## WHAT THIS TASK INVOLVES
When the line containing "blue dumbbell [609,173,675,202]" appears in the entries below, begin printing there and stop after the line containing "none -> grey trophy [729,184,804,272]"; print each of those lines exactly and no other line.

### DATASET CONTENT

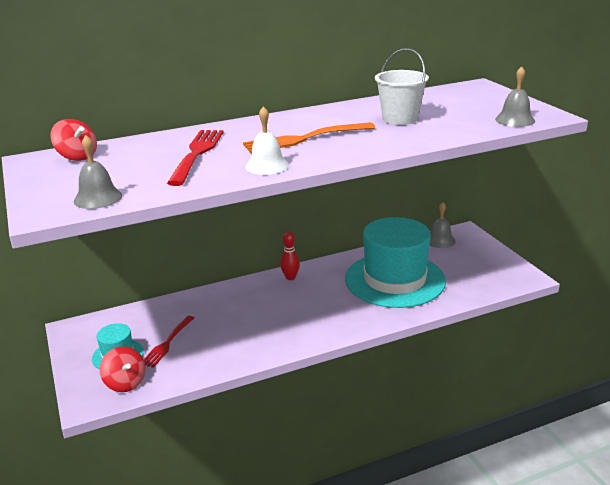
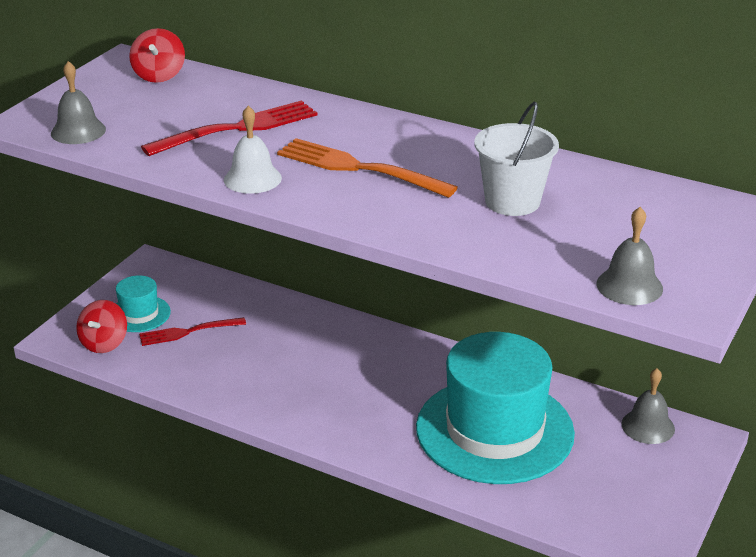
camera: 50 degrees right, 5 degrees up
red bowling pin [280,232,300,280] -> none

######
### DATASET CONTENT

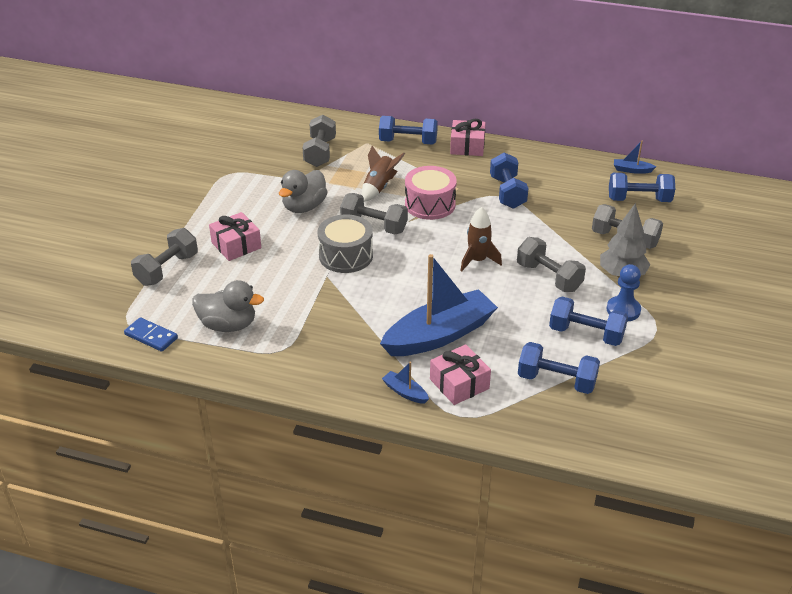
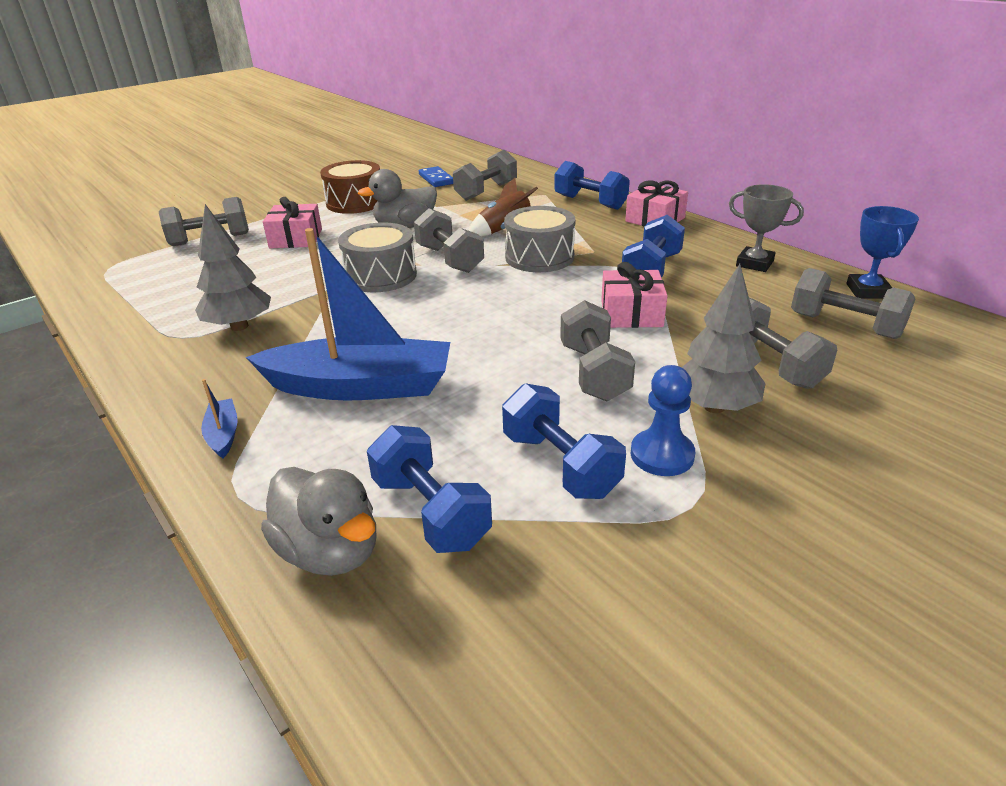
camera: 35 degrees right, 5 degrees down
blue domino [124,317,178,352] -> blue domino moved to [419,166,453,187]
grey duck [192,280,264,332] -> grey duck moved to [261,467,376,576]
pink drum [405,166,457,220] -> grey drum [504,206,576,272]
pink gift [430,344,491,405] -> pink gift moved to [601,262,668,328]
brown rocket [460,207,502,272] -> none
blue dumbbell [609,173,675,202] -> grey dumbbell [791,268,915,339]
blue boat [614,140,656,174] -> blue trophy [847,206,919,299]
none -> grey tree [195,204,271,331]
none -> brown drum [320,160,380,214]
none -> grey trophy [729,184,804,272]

######

## THE COMPLETED TASK
blue dumbbell [609,173,675,202] -> grey dumbbell [791,268,915,339]
blue boat [614,140,656,174] -> blue trophy [847,206,919,299]
none -> grey tree [195,204,271,331]
none -> brown drum [320,160,380,214]
none -> grey trophy [729,184,804,272]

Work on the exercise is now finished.